- _ACTIVITY_
Copy the lines below as they are; omit the images they contain.

++++ DATASET EXCERPTS

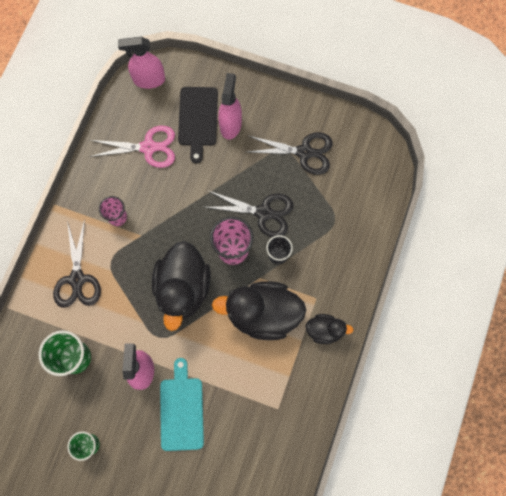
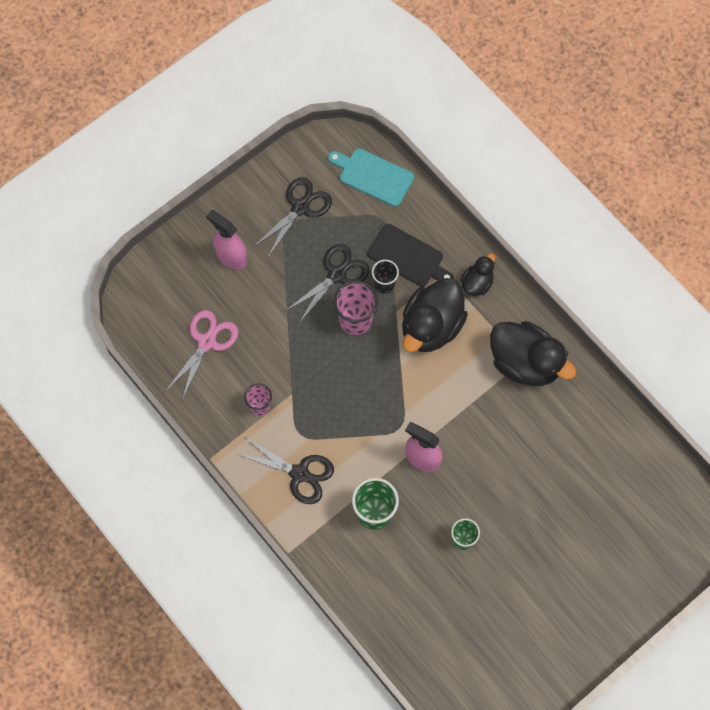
camera: 60 degrees left, 5 degrees down
(149, 80) = (136, 305): pink spray bottle -> none
(181, 410) = (477, 442): turquoise cutting board -> turquoise cutting board (373, 176)
(183, 288) = (366, 383): black duck -> black duck (525, 363)
(198, 119) = (207, 283): black cutting board -> black cutting board (408, 257)

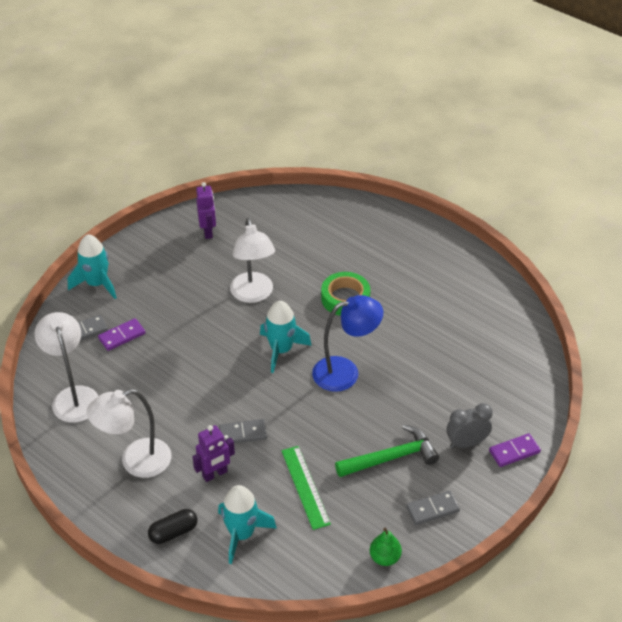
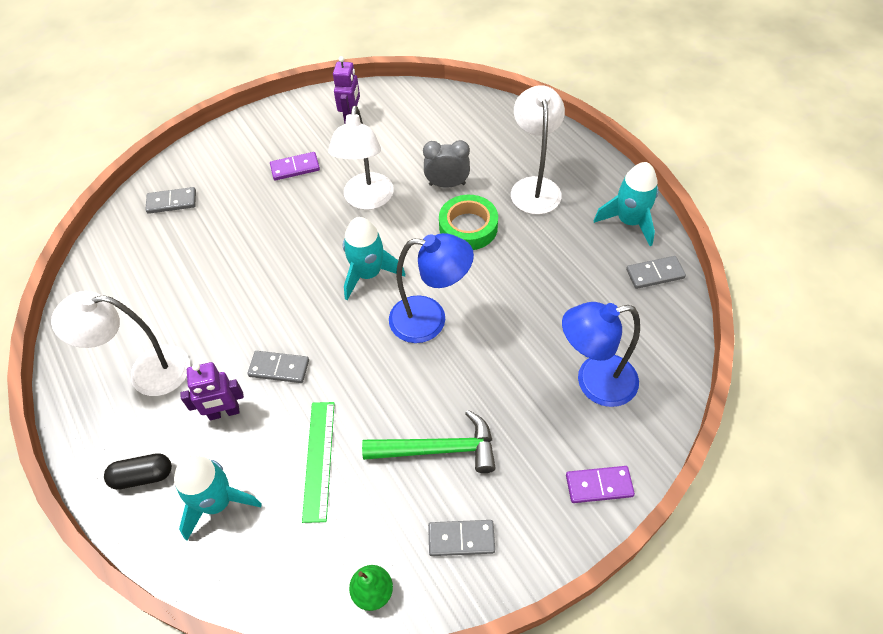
camera: 20 degrees right, 10 degrees up
(73, 396) = (123, 275): white lamp -> white lamp (534, 187)
(97, 284) = (210, 152): turquoise rocket -> turquoise rocket (629, 221)
(122, 336) = (206, 216): purple domino -> purple domino (295, 168)
(466, 443) = (541, 455): grey clock -> grey clock (447, 184)
(485, 386) = (594, 382): none -> blue lamp
(501, 302) = (655, 274): none -> grey domino

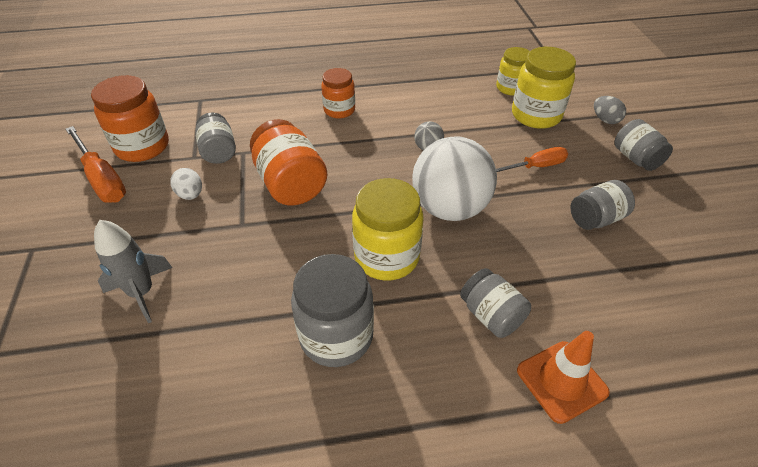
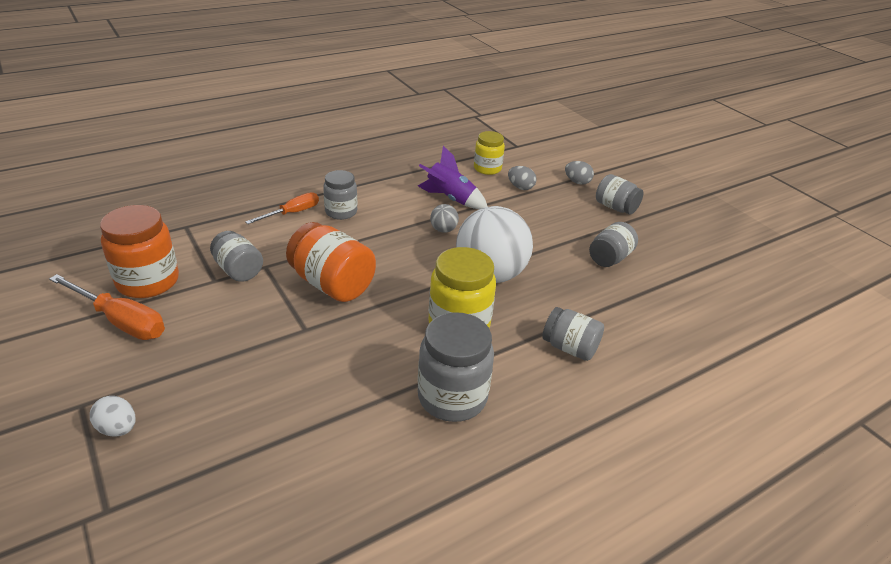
camera: 25 degrees left, 10 degrees down
(142, 292) = (239, 412): grey rocket -> none
(190, 194) = (233, 315): white egg -> white egg (118, 428)
(339, 110) = (341, 212): orange jar -> grey jar
(453, 115) = (450, 199): none -> purple rocket
(535, 167) = (542, 228): orange screwdriver -> orange screwdriver (292, 213)
(536, 115) = (520, 187): yellow jar -> grey egg
(561, 381) = (646, 380): orange traffic cone -> none

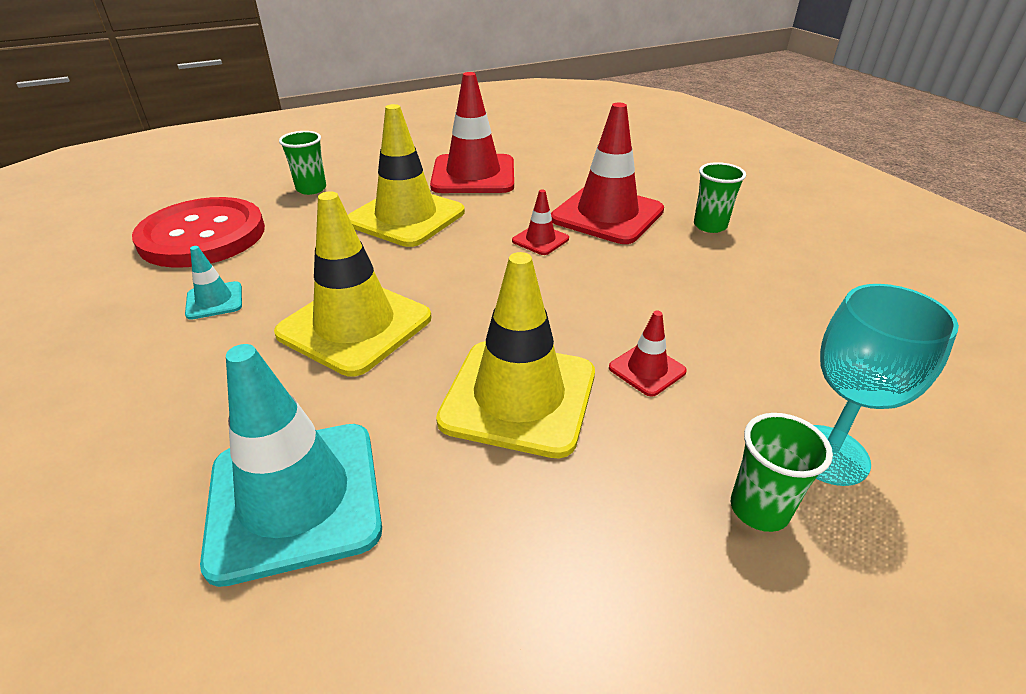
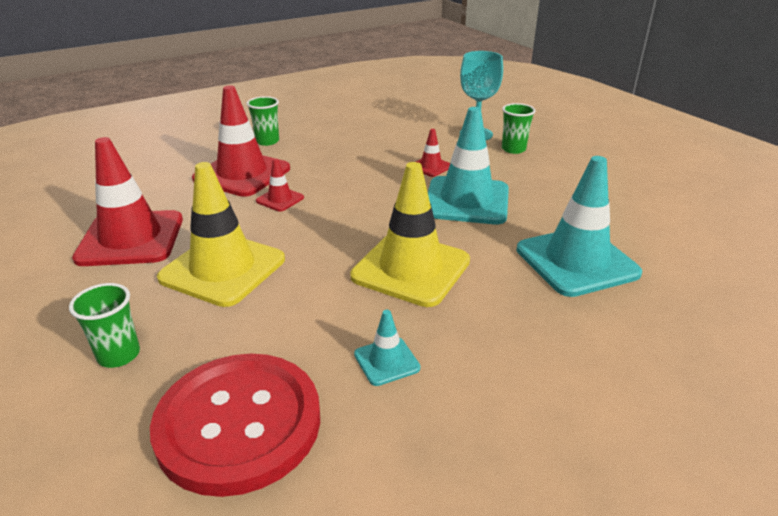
camera: 95 degrees left, 5 degrees down
(519, 397) = (466, 201): yellow traffic cone -> turquoise traffic cone

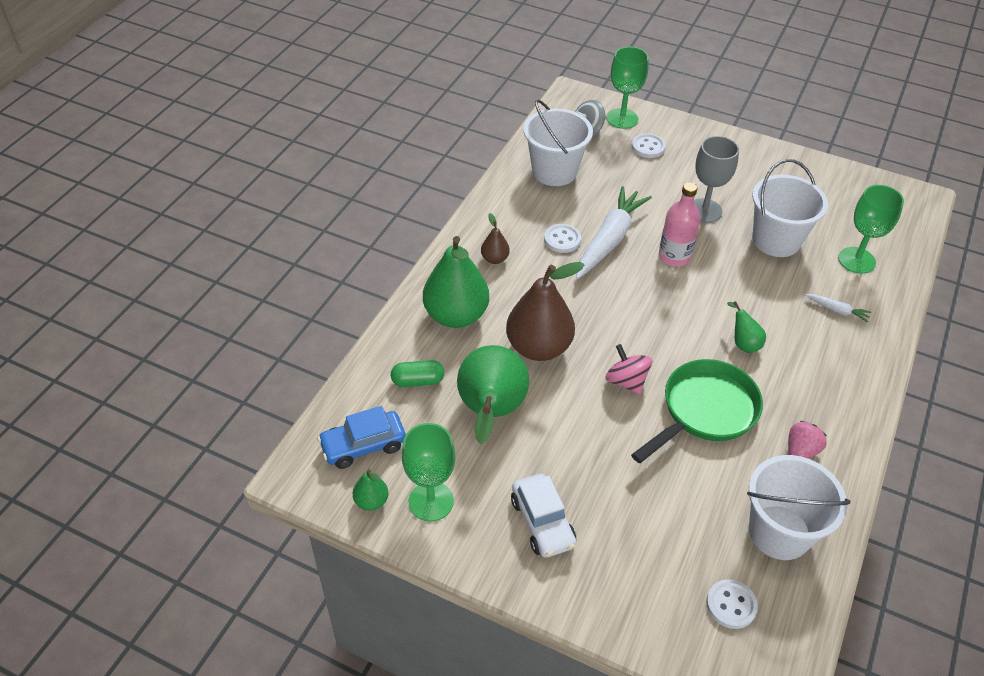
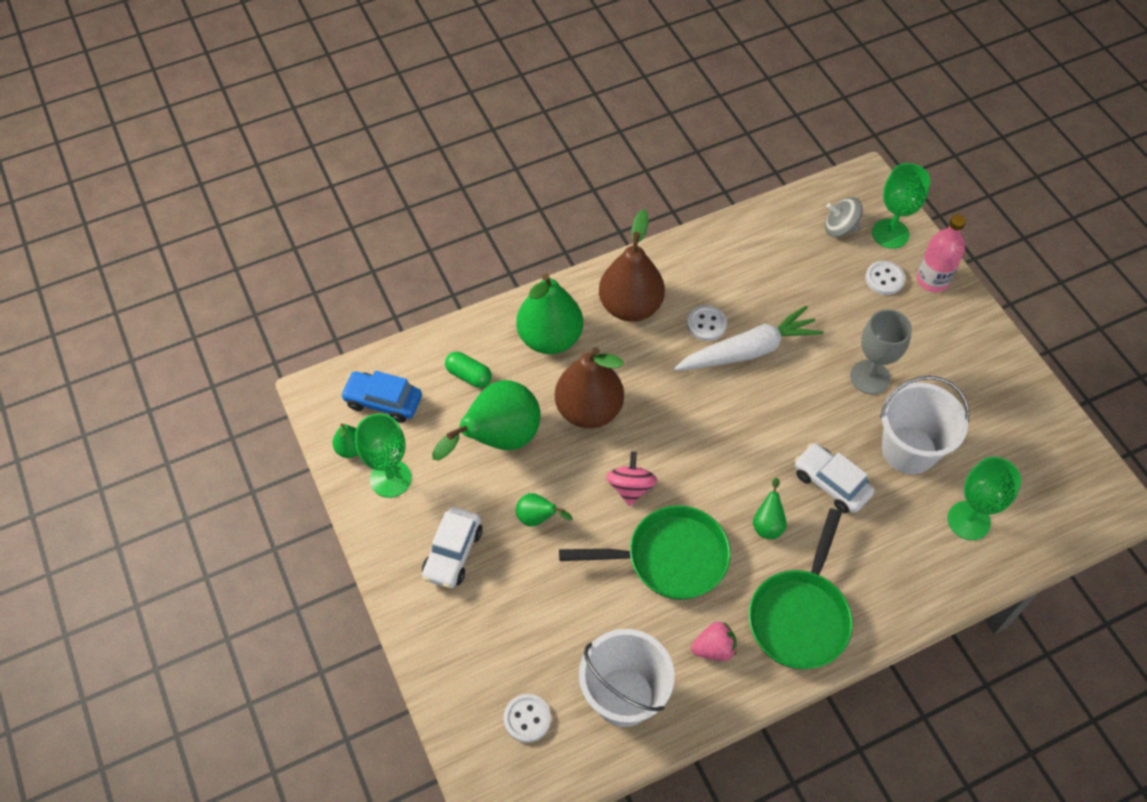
camera: 40 degrees right, 10 degrees up
(494, 259) = (630, 306): brown pear -> brown pear, size x2.17
(554, 171) = (767, 252): white bucket -> none
(581, 449) = (537, 518): none -> green pear
(674, 256) = (792, 404): pink bottle -> pink bottle (932, 280)
(753, 291) = (831, 483): none -> white car
(829, 389) = (800, 616): none -> green pan
(837, 310) = (891, 554): white carrot -> none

++++++++

- _RESULT FOR THIS EXERCISE_
camera: 60 degrees left, 5 degrees down
(149, 80) = (136, 305): pink spray bottle -> none
(181, 410) = (477, 442): turquoise cutting board -> turquoise cutting board (373, 176)
(183, 288) = (366, 383): black duck -> black duck (525, 363)
(198, 119) = (207, 283): black cutting board -> black cutting board (408, 257)

camera: 20 degrees right, 10 degrees up
(73, 396) = (123, 275): white lamp -> white lamp (534, 187)
(97, 284) = (210, 152): turquoise rocket -> turquoise rocket (629, 221)
(122, 336) = (206, 216): purple domino -> purple domino (295, 168)
(466, 443) = (541, 455): grey clock -> grey clock (447, 184)
(485, 386) = (594, 382): none -> blue lamp
(501, 302) = (655, 274): none -> grey domino

camera: 25 degrees left, 10 degrees down
(142, 292) = (239, 412): grey rocket -> none
(190, 194) = (233, 315): white egg -> white egg (118, 428)
(339, 110) = (341, 212): orange jar -> grey jar
(453, 115) = (450, 199): none -> purple rocket
(535, 167) = (542, 228): orange screwdriver -> orange screwdriver (292, 213)
(536, 115) = (520, 187): yellow jar -> grey egg
(561, 381) = (646, 380): orange traffic cone -> none

camera: 95 degrees left, 5 degrees down
(519, 397) = (466, 201): yellow traffic cone -> turquoise traffic cone

camera: 40 degrees right, 10 degrees up
(494, 259) = (630, 306): brown pear -> brown pear, size x2.17
(554, 171) = (767, 252): white bucket -> none
(581, 449) = (537, 518): none -> green pear
(674, 256) = (792, 404): pink bottle -> pink bottle (932, 280)
(753, 291) = (831, 483): none -> white car
(829, 389) = (800, 616): none -> green pan
(837, 310) = (891, 554): white carrot -> none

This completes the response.